>>>

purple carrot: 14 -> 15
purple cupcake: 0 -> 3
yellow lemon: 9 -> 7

<<<
>>>

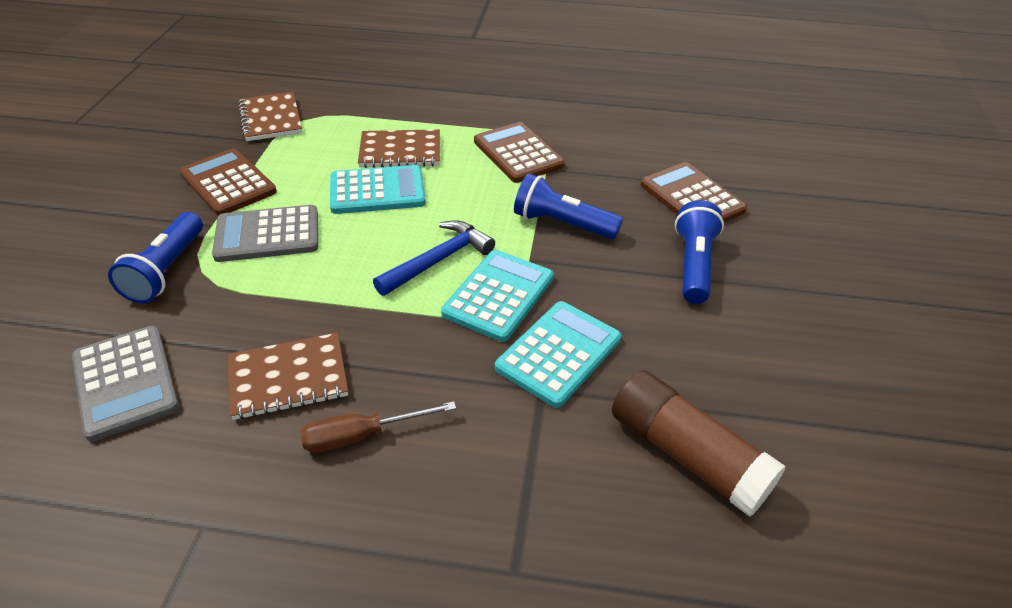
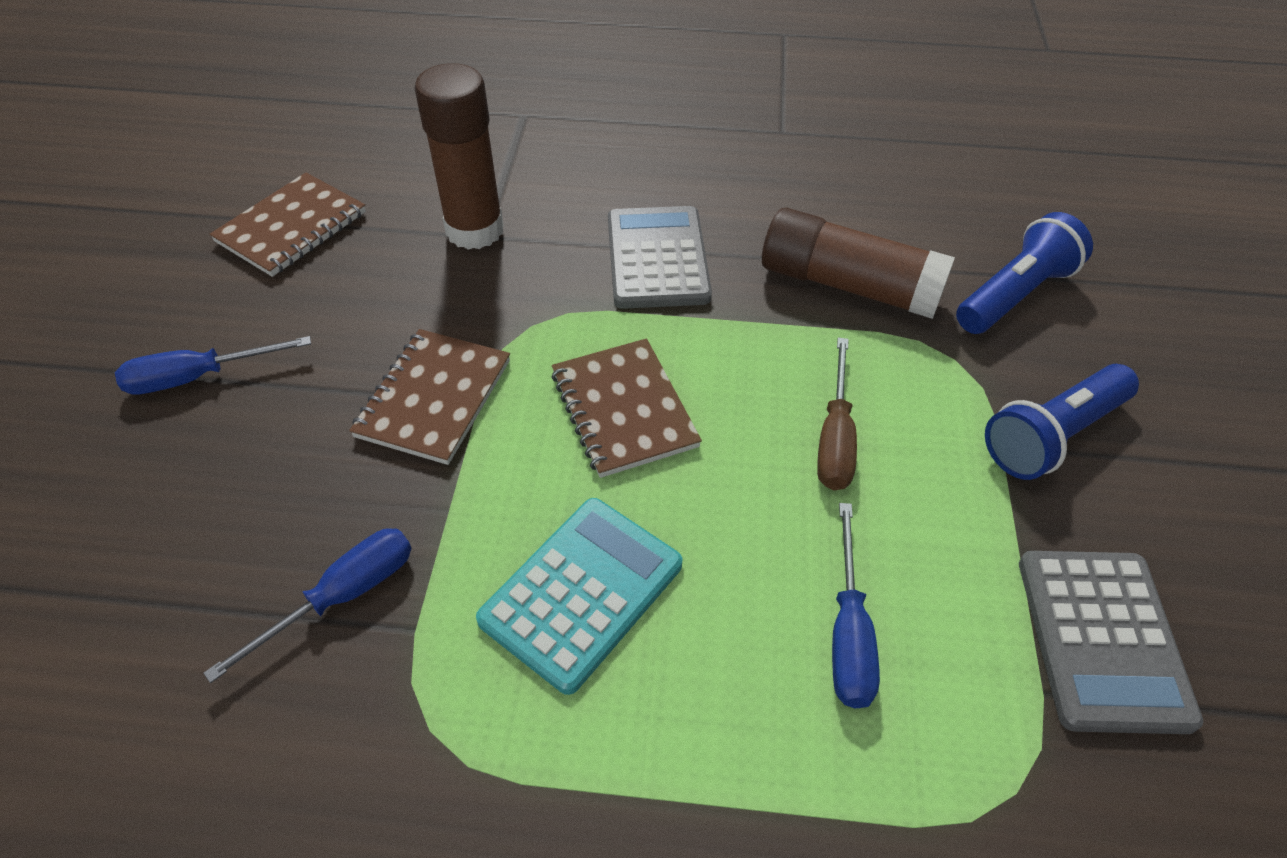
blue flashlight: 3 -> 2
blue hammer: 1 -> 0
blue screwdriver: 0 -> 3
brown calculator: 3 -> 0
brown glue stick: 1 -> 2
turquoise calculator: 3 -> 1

<<<
>>>

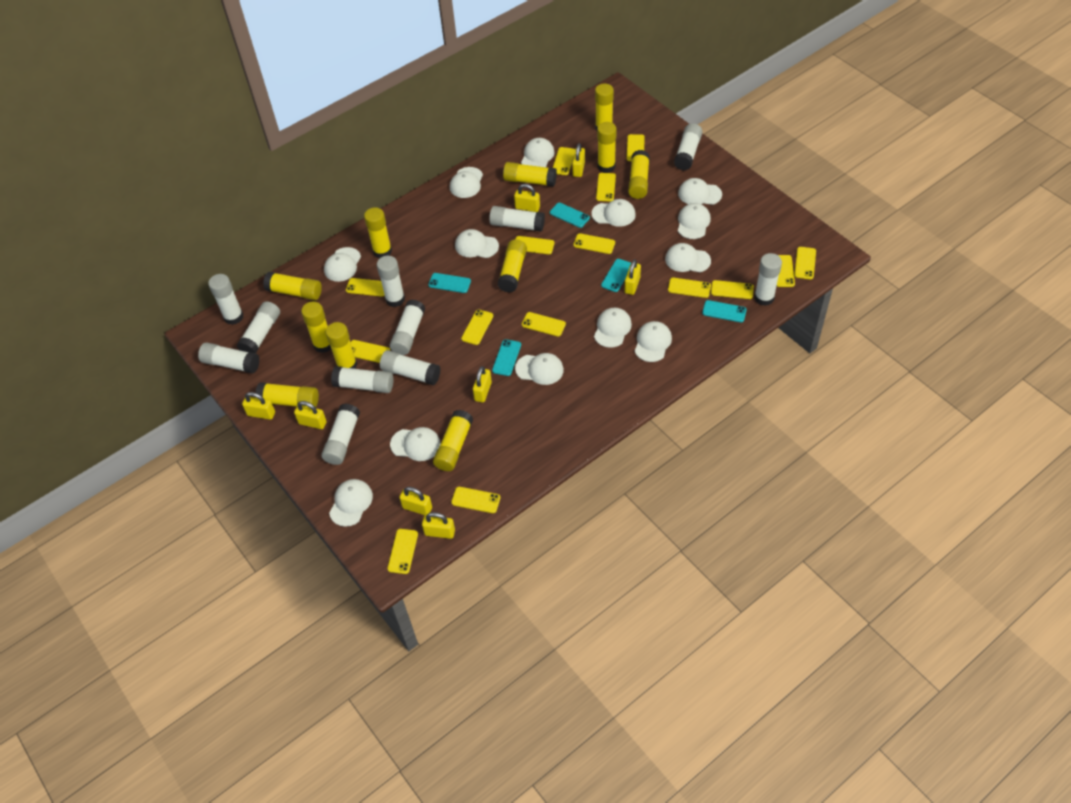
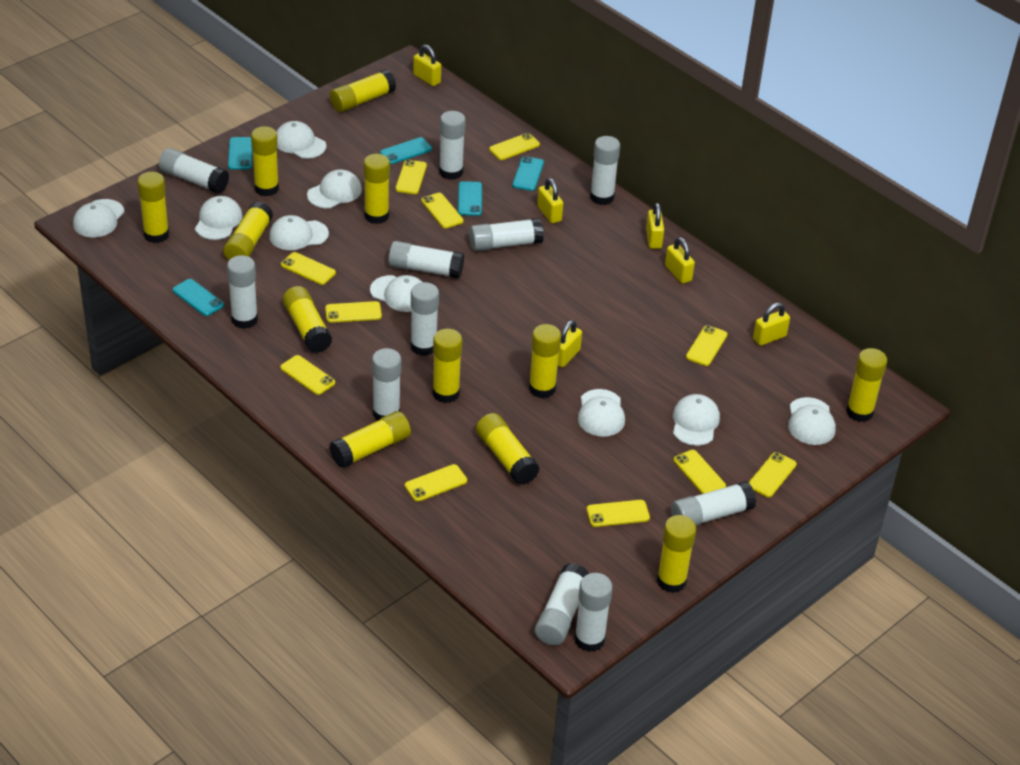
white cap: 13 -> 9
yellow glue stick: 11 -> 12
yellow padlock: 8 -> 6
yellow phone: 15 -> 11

<<<

> [About this task]:
Taking the entries above, write out exactly the lines starting with the line containing "blue flashlight: 3 -> 2" and going on through the line containing "turquoise calculator: 3 -> 1", both included, and nothing else.

> [Answer to this task]:
blue flashlight: 3 -> 2
blue hammer: 1 -> 0
blue screwdriver: 0 -> 3
brown calculator: 3 -> 0
brown glue stick: 1 -> 2
turquoise calculator: 3 -> 1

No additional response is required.